*** Opening of Entries shown ***
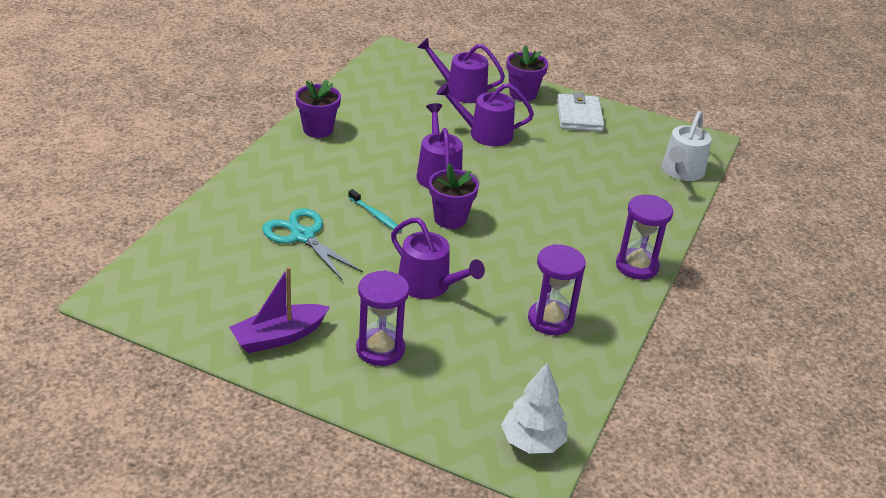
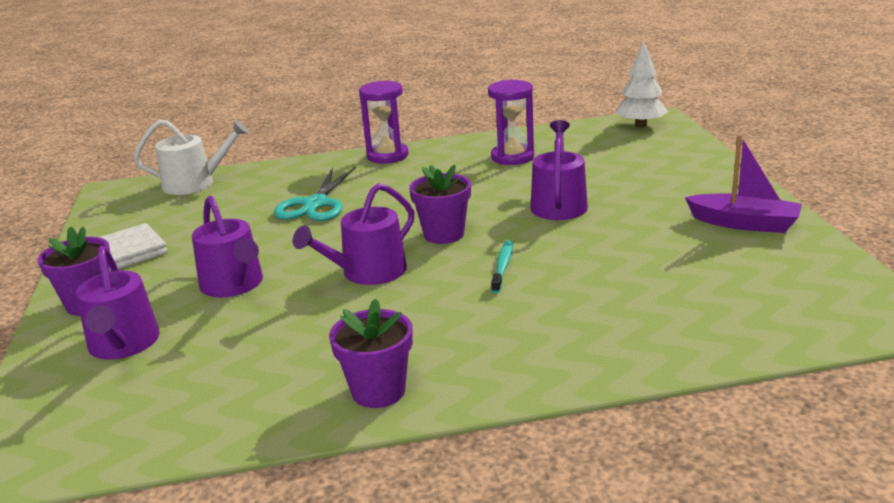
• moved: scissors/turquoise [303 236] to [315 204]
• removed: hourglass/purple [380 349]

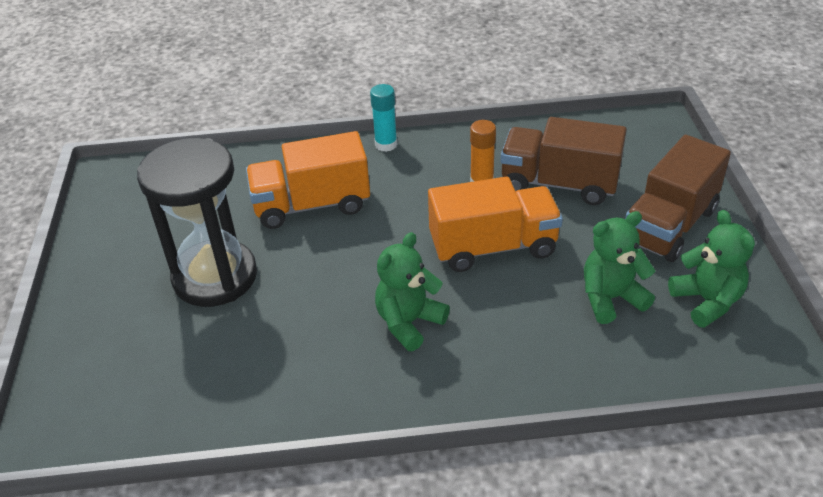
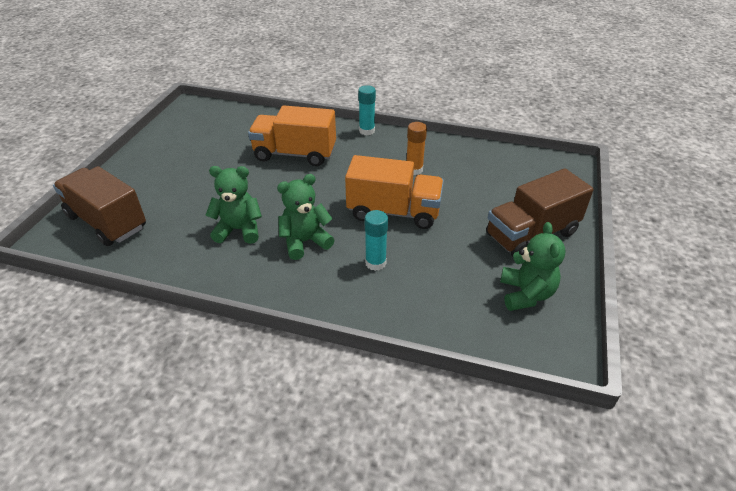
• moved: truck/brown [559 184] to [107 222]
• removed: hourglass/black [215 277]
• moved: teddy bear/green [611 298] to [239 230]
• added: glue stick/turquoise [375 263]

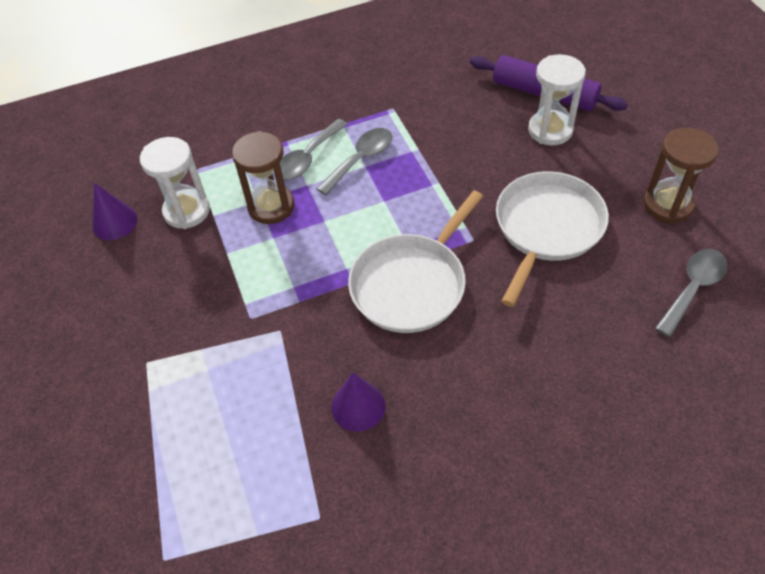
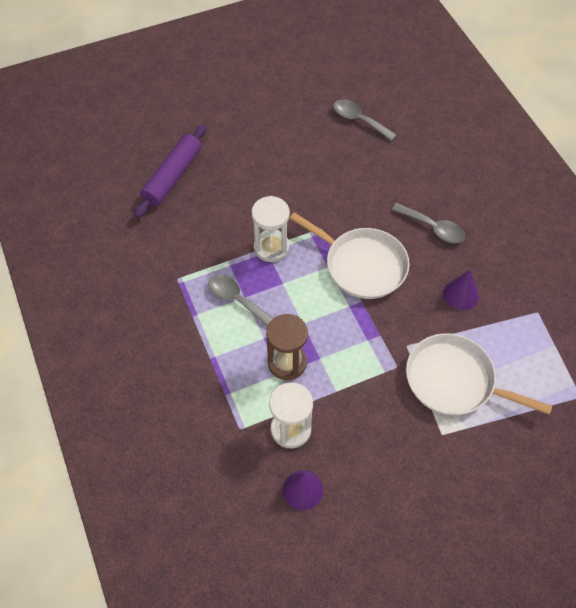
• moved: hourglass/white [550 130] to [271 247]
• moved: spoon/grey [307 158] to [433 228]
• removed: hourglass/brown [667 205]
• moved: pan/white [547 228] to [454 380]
*** Close of Entries shown ***
*** Opening of Entries shown ***
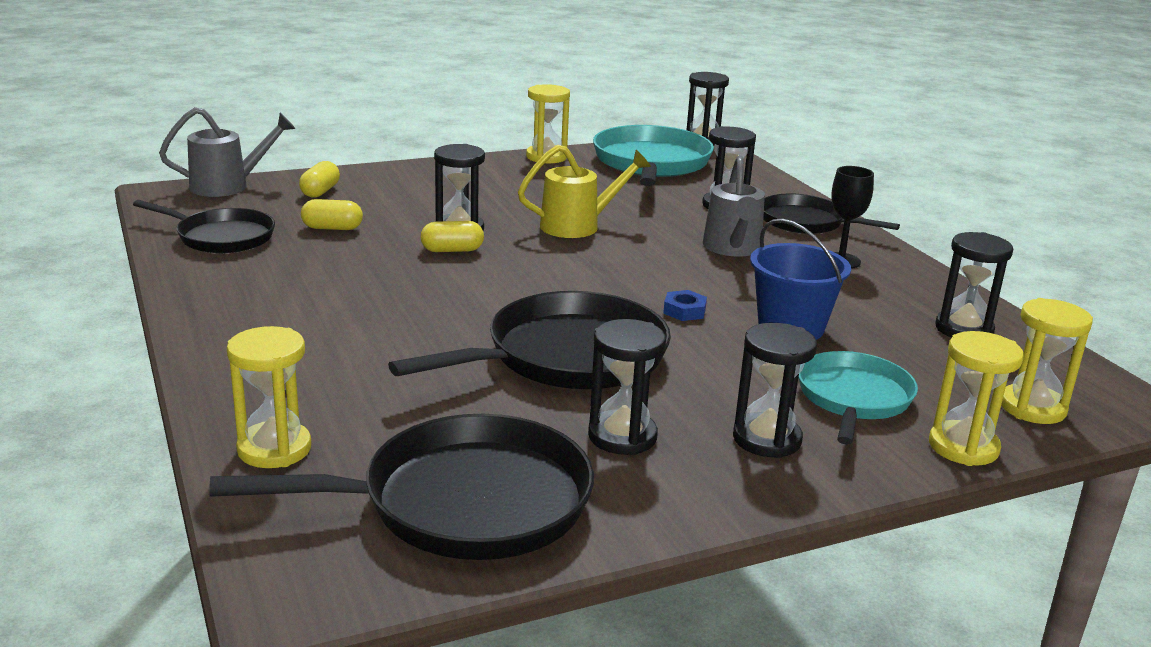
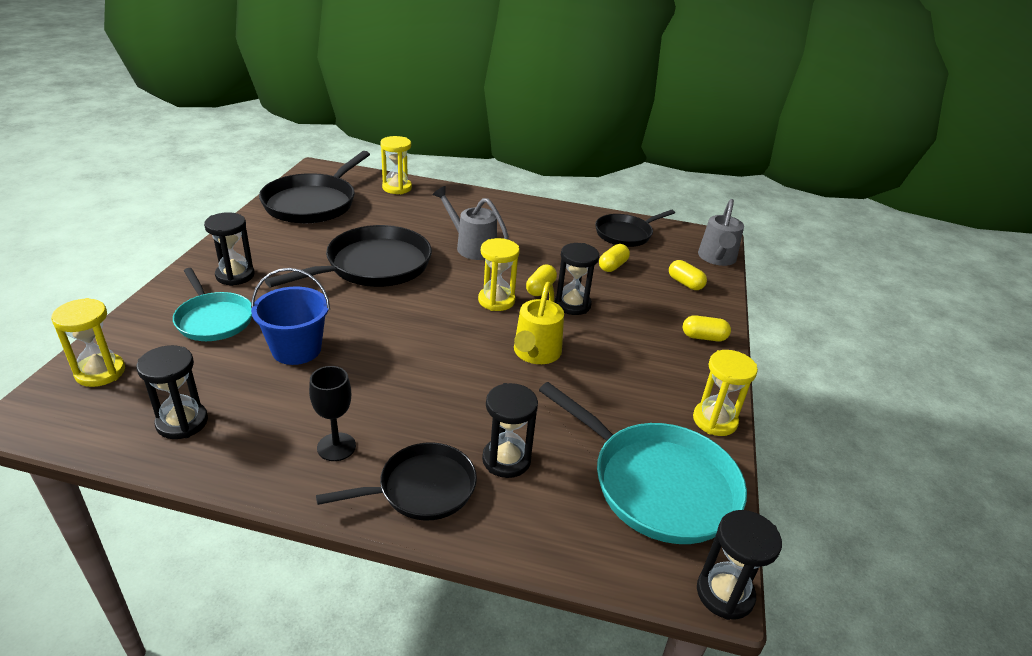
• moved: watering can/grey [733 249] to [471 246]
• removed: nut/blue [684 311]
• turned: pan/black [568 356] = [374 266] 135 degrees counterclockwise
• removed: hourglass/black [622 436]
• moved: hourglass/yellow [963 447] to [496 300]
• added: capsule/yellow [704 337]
*** Close of Entries shown ***
*** Opening of Entries shown ***
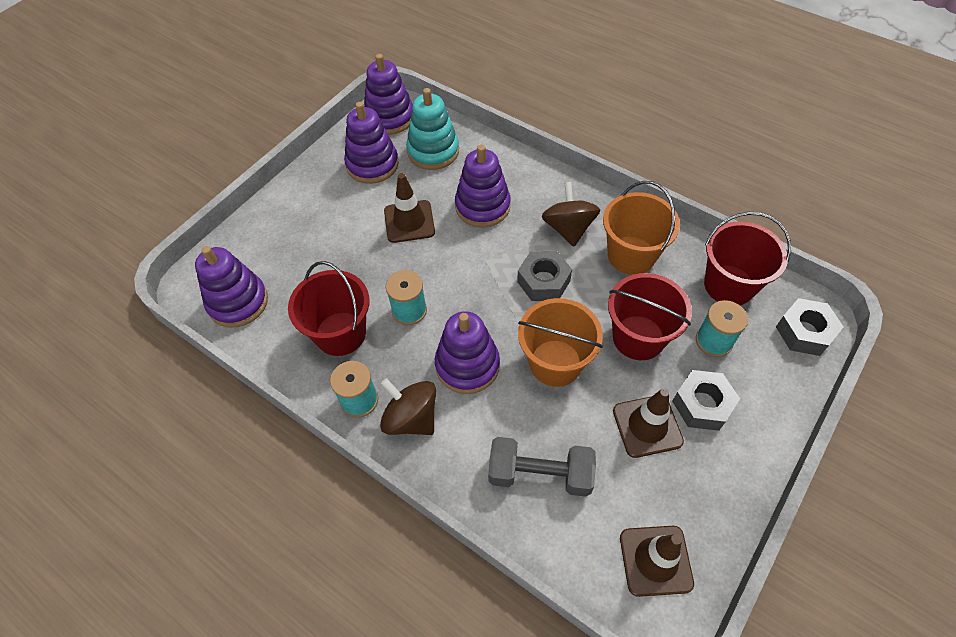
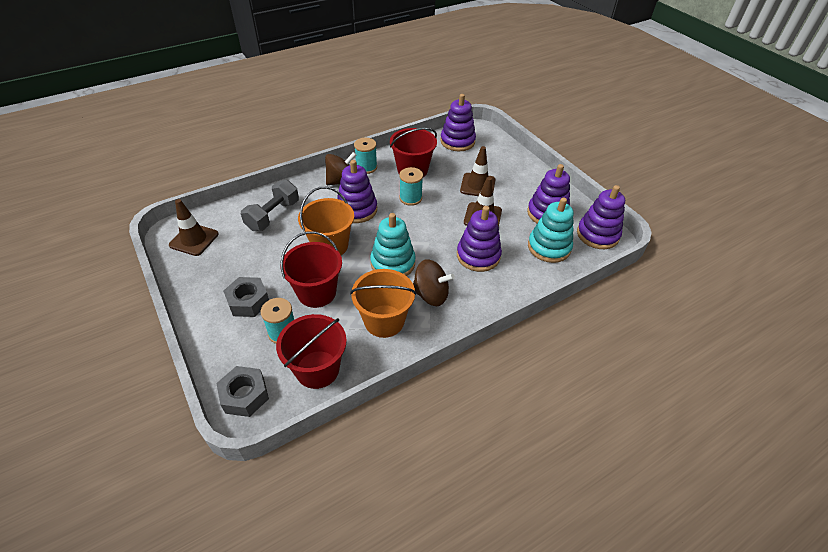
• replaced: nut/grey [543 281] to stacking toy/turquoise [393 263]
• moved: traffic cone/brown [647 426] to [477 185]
*** Close of Entries shown ***
Task description >> Restate the lines above from the one containing "to [315 204]" through the one containing "to [454 380]", inclusive, exactly and without pictures.

Solution for this problem >>
• moved: scissors/turquoise [303 236] to [315 204]
• removed: hourglass/purple [380 349]

• moved: truck/brown [559 184] to [107 222]
• removed: hourglass/black [215 277]
• moved: teddy bear/green [611 298] to [239 230]
• added: glue stick/turquoise [375 263]

• moved: hourglass/white [550 130] to [271 247]
• moved: spoon/grey [307 158] to [433 228]
• removed: hourglass/brown [667 205]
• moved: pan/white [547 228] to [454 380]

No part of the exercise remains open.